**TASK INPUT:**

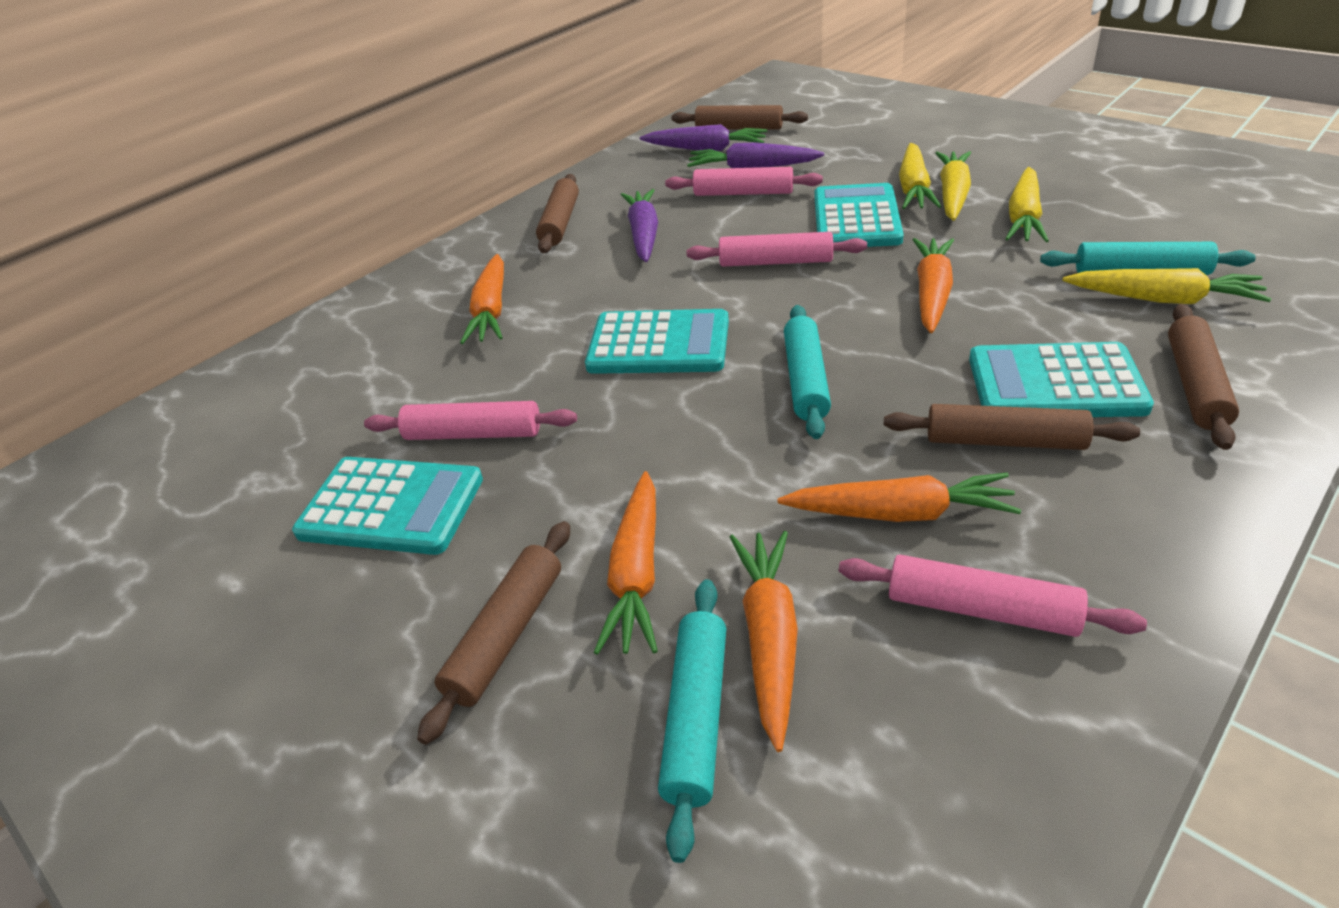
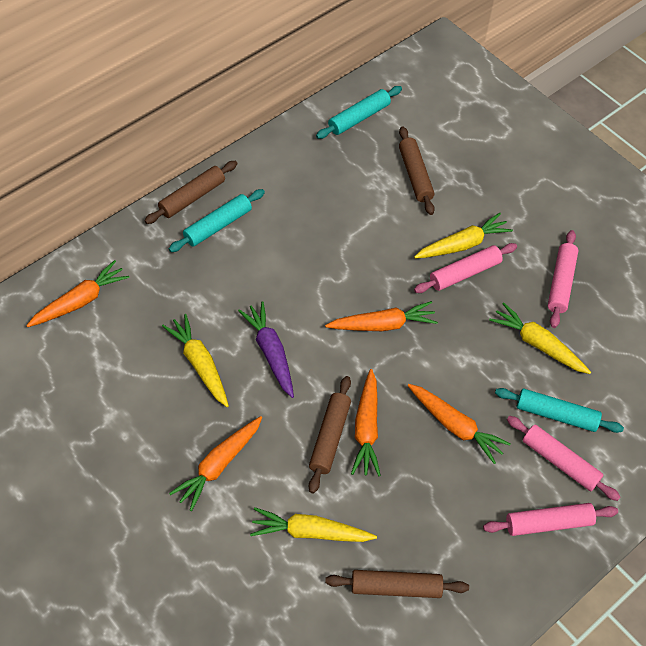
brown rolling pin: 5 -> 4
purple carrot: 3 -> 1
turquoise calculator: 4 -> 0

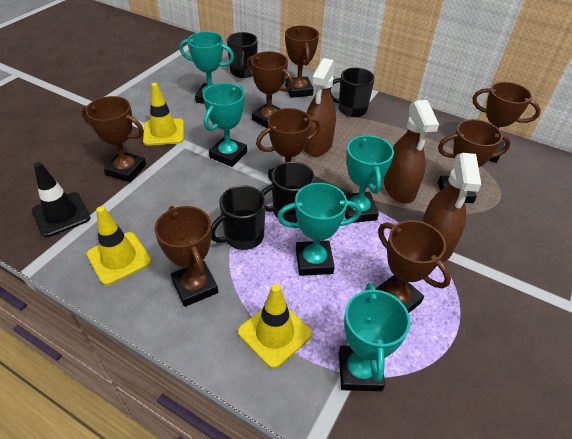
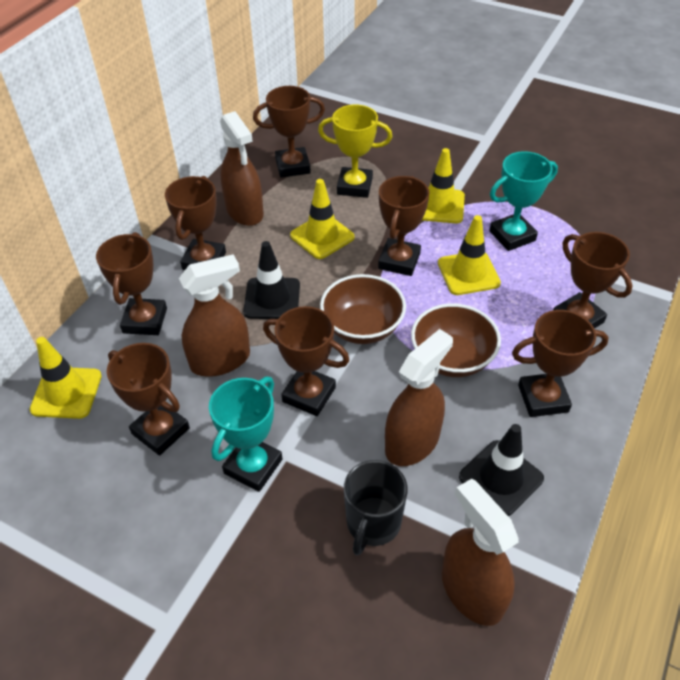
black mug: 4 -> 1
black traffic cone: 1 -> 2
brown bowl: 0 -> 2
brown spray bottle: 3 -> 4
turquoise trophy: 5 -> 2
yellow traffic cone: 3 -> 4
yellow trophy: 0 -> 1

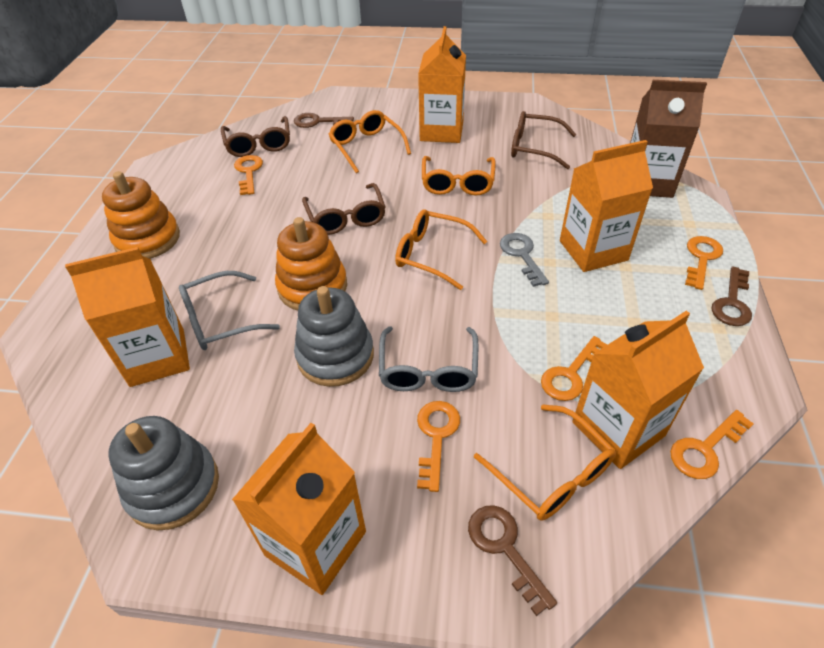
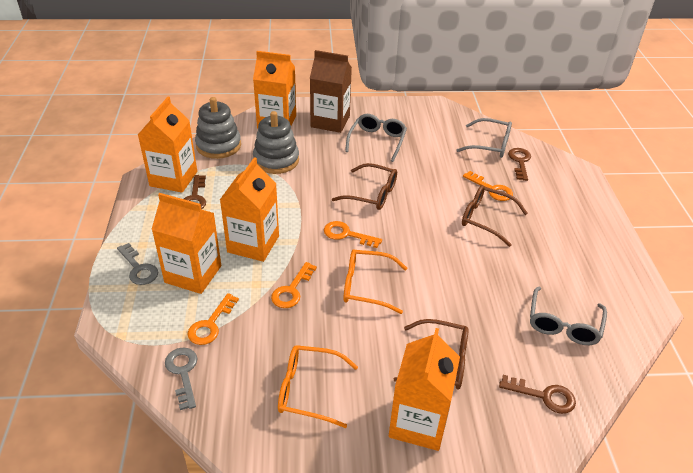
grey glasses: 2 -> 3
grey key: 1 -> 2
orange glasses: 4 -> 2
orange key: 5 -> 4
orange stacking toy: 2 -> 0

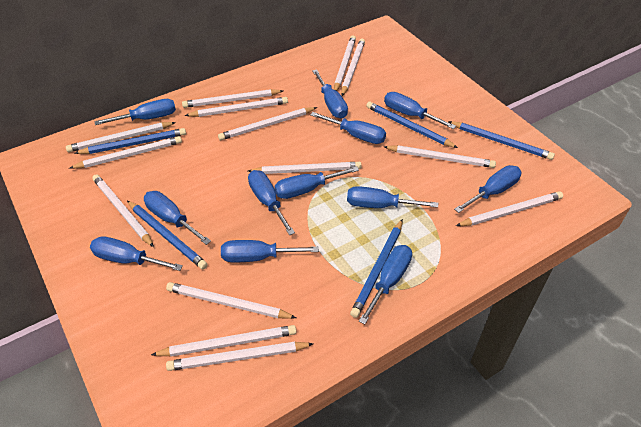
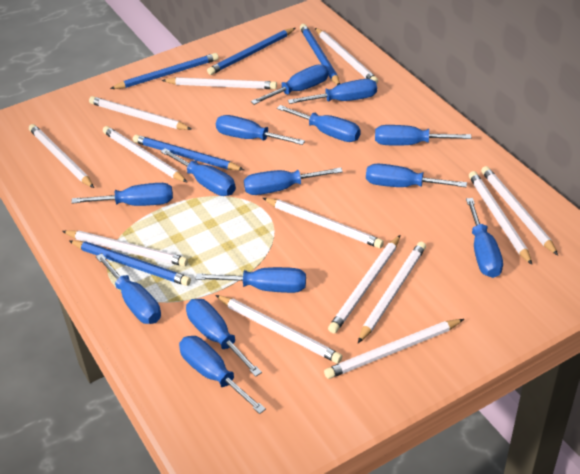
blue screwdriver: 12 -> 14
white pencil: 14 -> 13

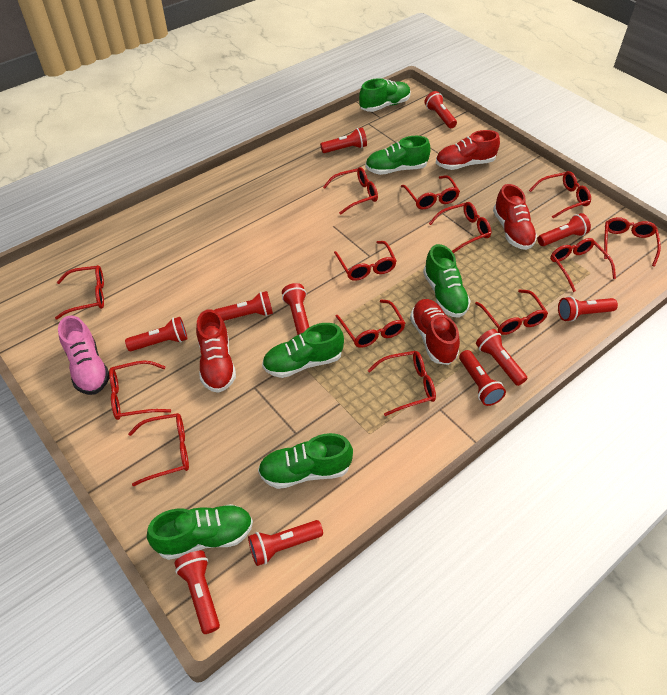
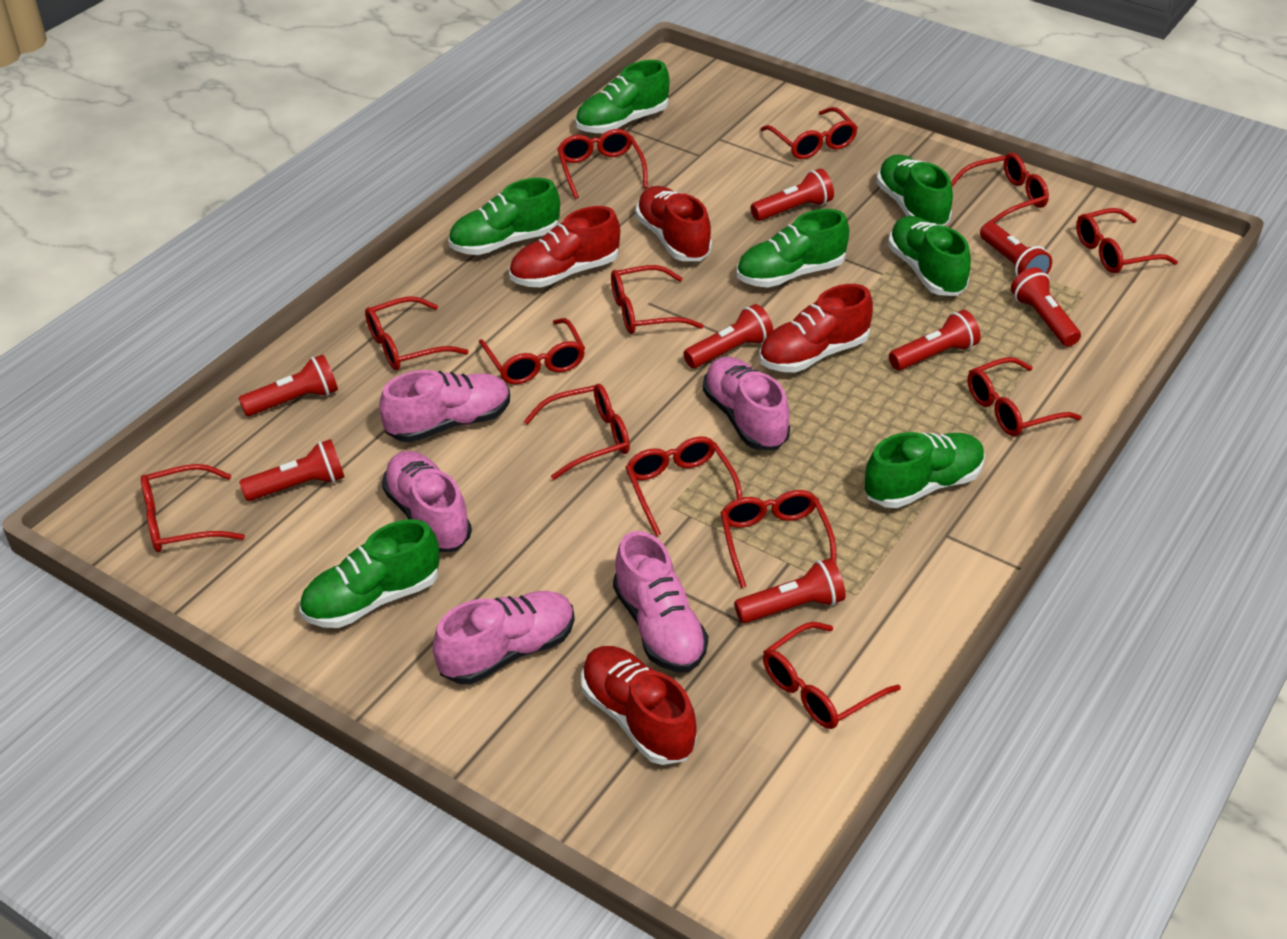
green shoe: 6 -> 7
pink shoe: 1 -> 5
red flashlight: 11 -> 8

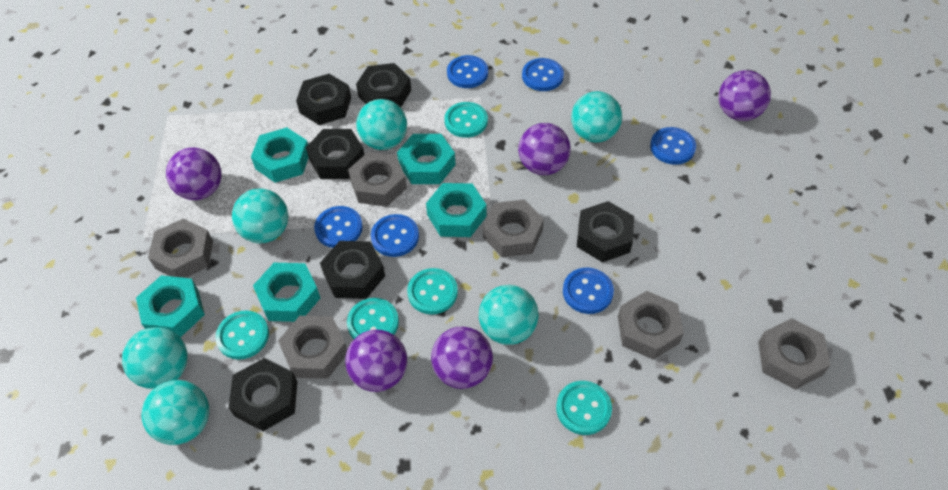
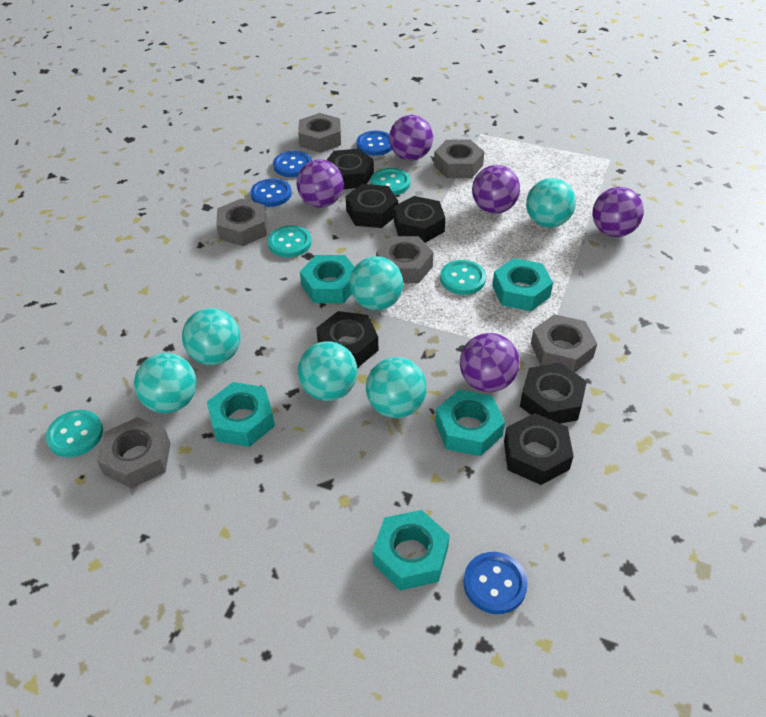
blue button: 6 -> 4
turquoise button: 5 -> 4

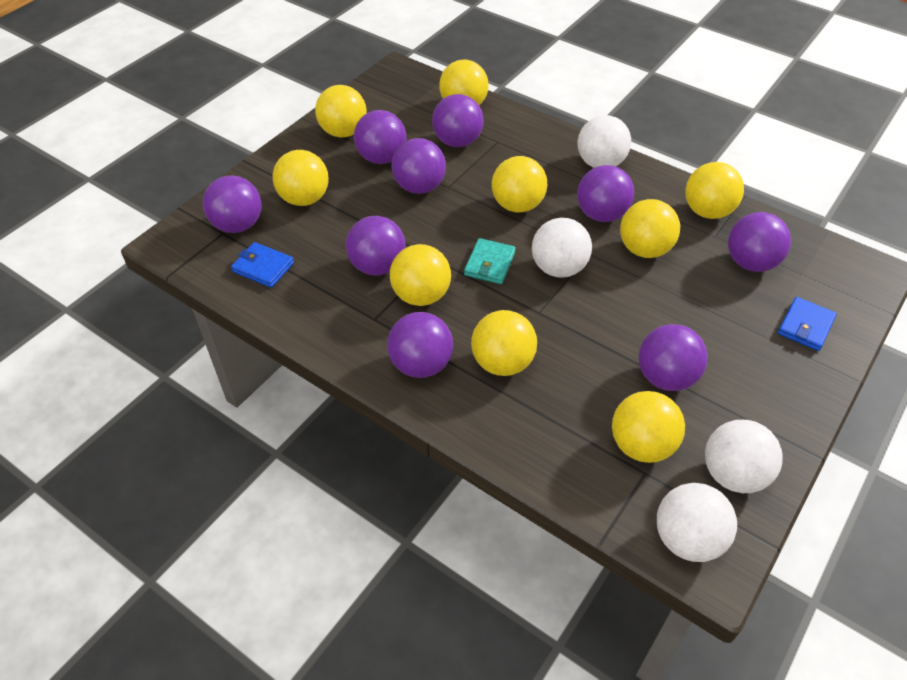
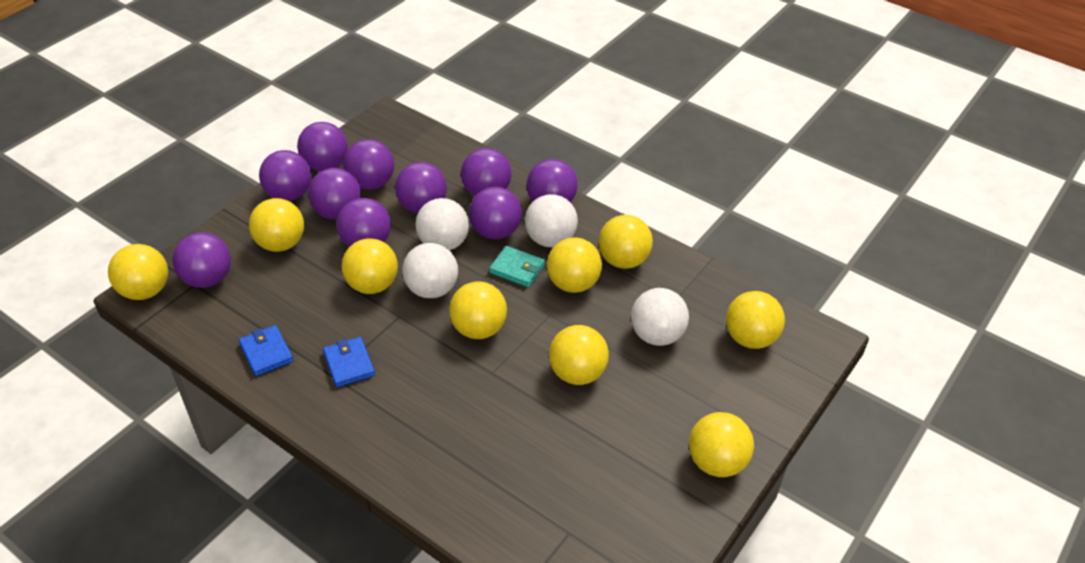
purple ball: 9 -> 10

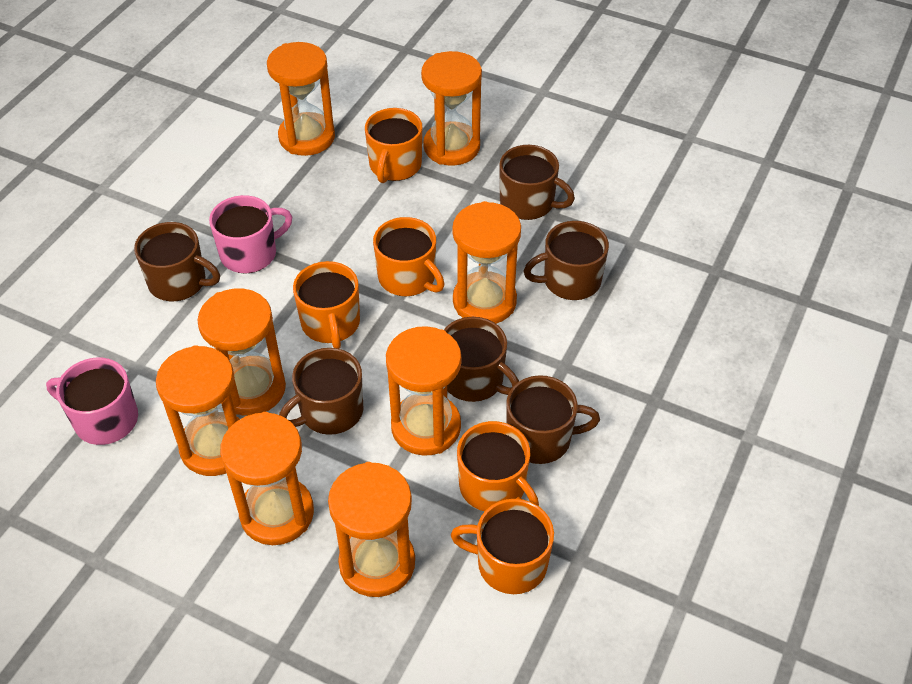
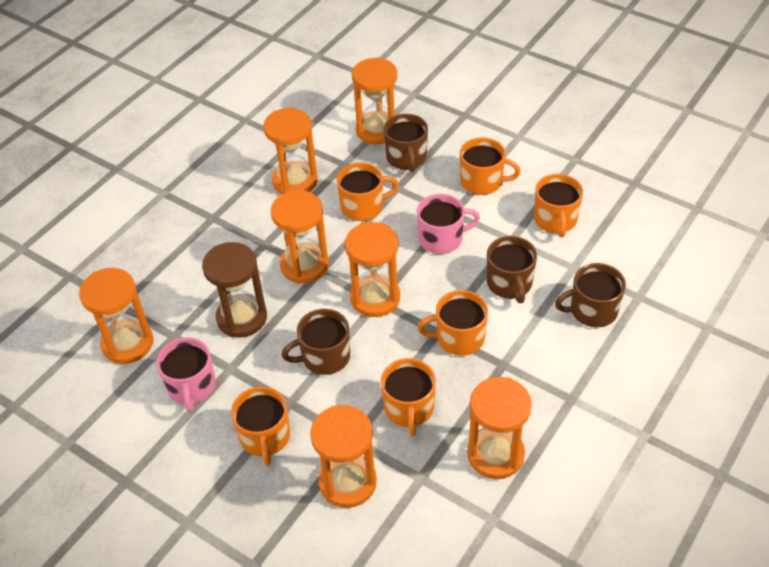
brown hourglass: 0 -> 1
brown mug: 6 -> 4
orange hourglass: 8 -> 7
orange mug: 5 -> 6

**ACTIVITY:** Work through the records above. Copy every line with the string "turquoise".

**WRITTEN SOLUTION:**
turquoise calculator: 4 -> 0
turquoise trophy: 5 -> 2
turquoise button: 5 -> 4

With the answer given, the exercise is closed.